*Exercise brief*: Copy every entry exactly as given, minus the images.

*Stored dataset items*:
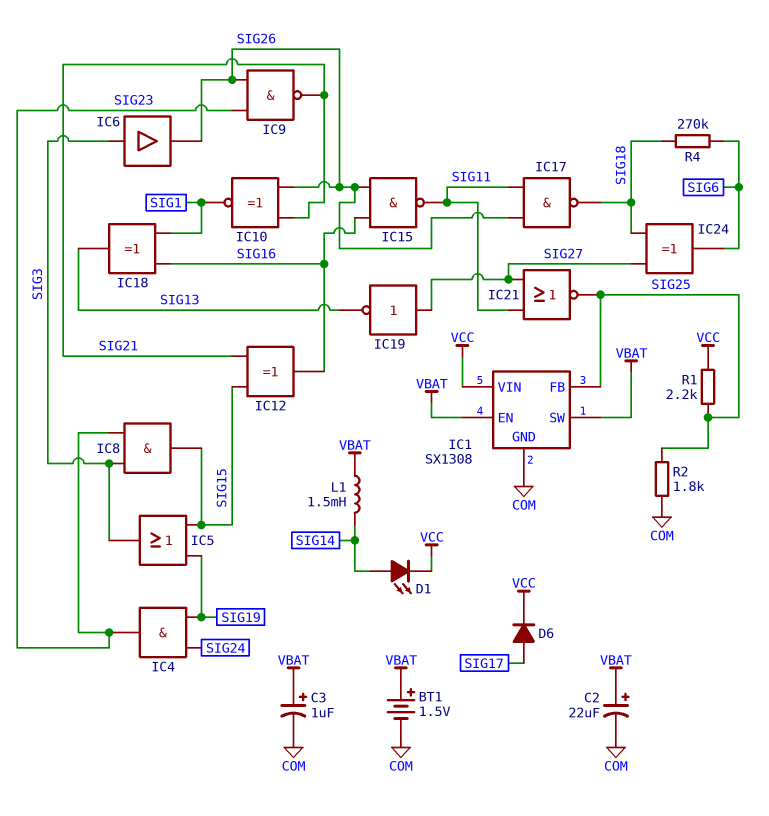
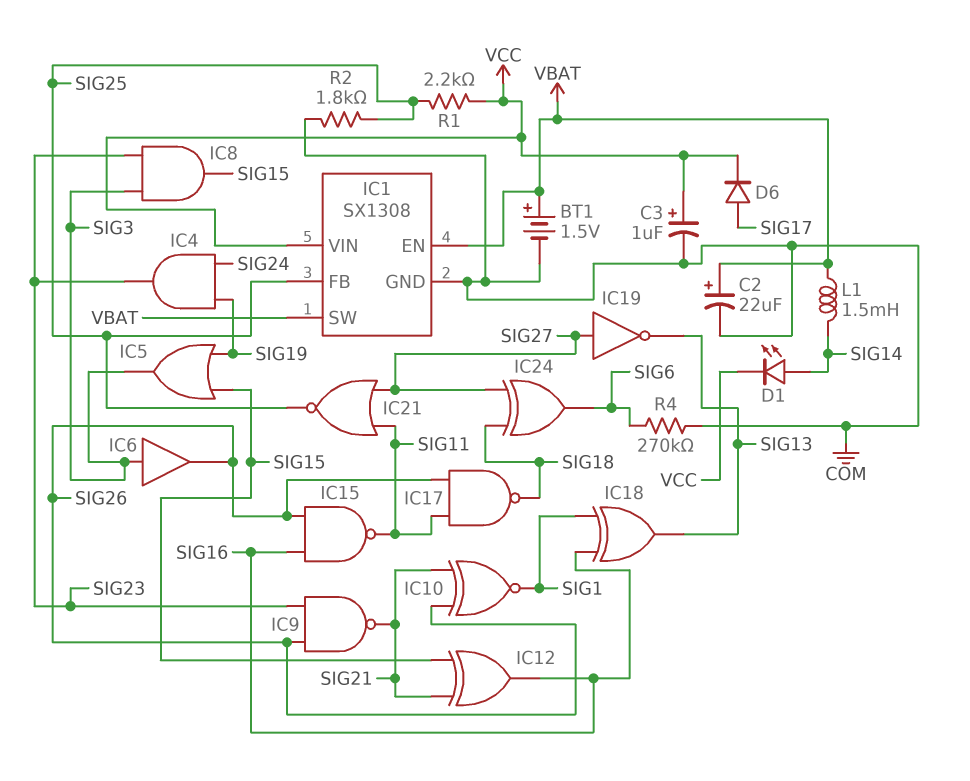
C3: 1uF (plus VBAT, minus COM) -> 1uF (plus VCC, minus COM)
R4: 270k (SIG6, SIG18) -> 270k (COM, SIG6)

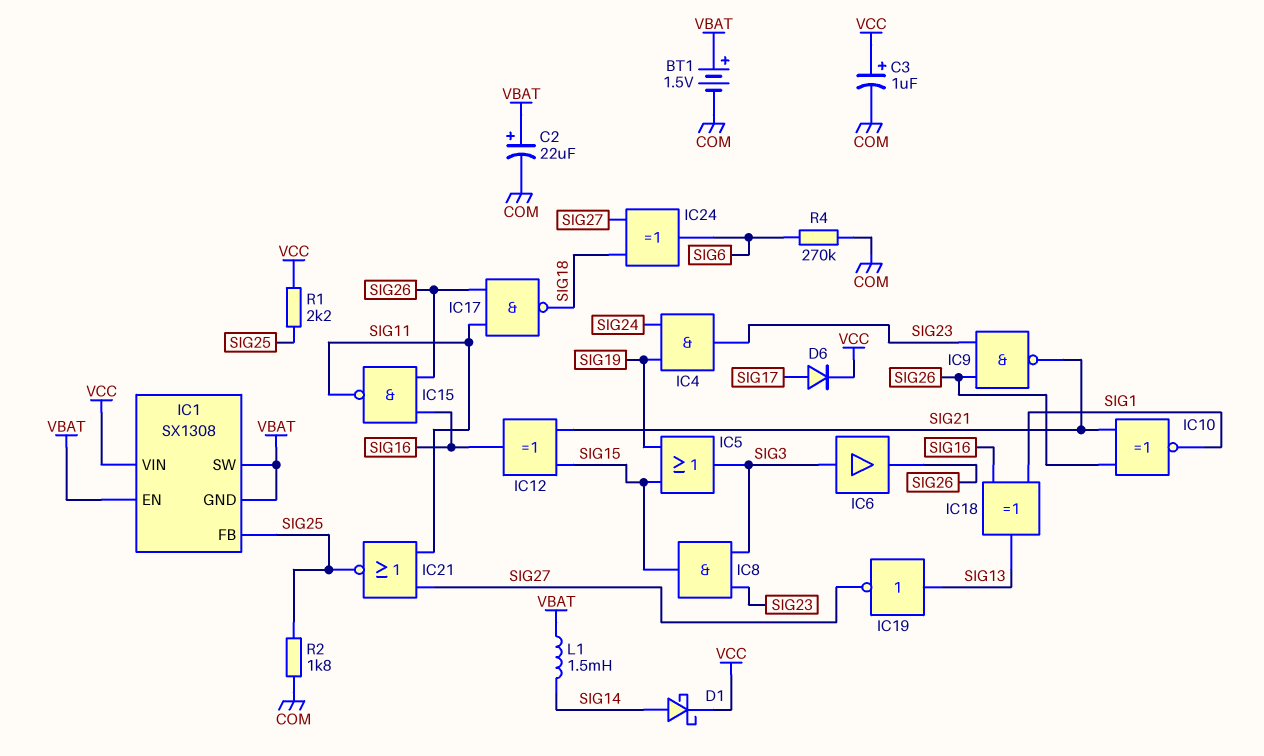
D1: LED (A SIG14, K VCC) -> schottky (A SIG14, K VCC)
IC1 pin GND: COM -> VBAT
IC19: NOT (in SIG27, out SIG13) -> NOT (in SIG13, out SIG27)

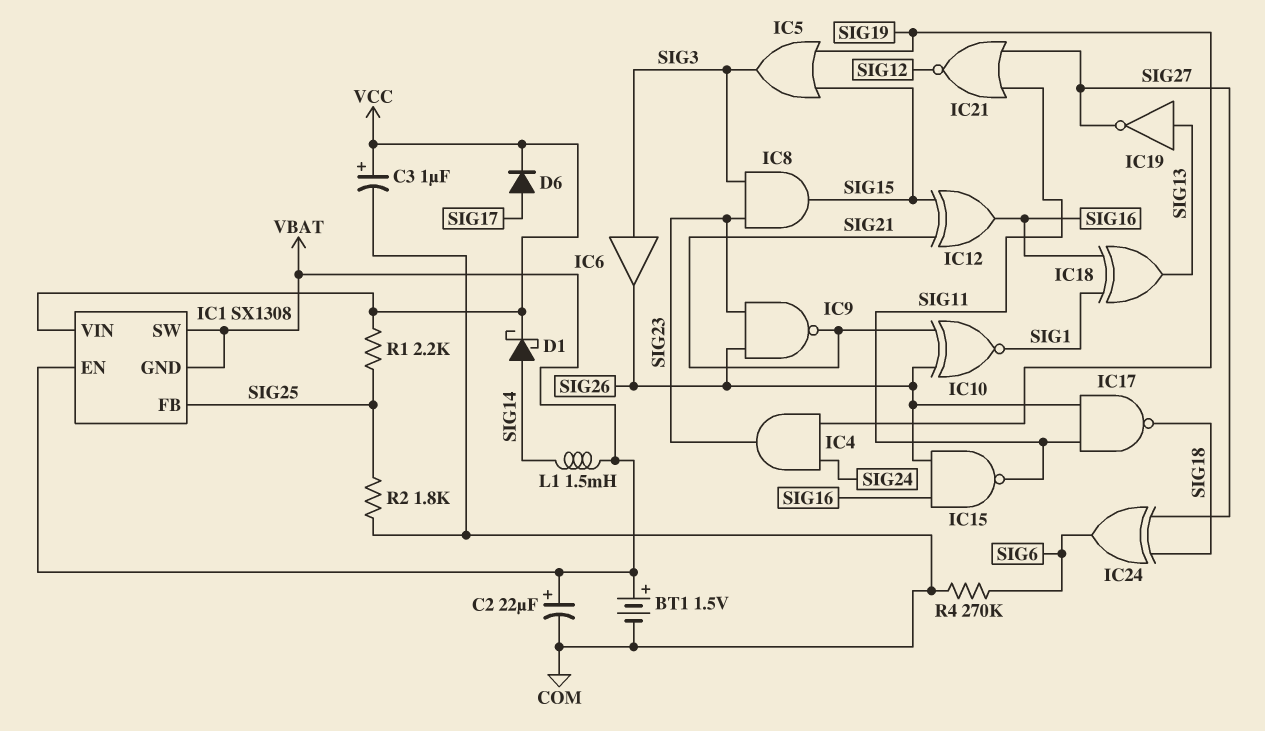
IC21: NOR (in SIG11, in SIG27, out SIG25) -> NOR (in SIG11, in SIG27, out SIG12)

*Answer area*:
C3: 1uF (plus VBAT, minus COM) -> 1uF (plus VCC, minus COM)
R4: 270k (SIG6, SIG18) -> 270k (COM, SIG6)

D1: LED (A SIG14, K VCC) -> schottky (A SIG14, K VCC)
IC1 pin GND: COM -> VBAT
IC19: NOT (in SIG27, out SIG13) -> NOT (in SIG13, out SIG27)

IC21: NOR (in SIG11, in SIG27, out SIG25) -> NOR (in SIG11, in SIG27, out SIG12)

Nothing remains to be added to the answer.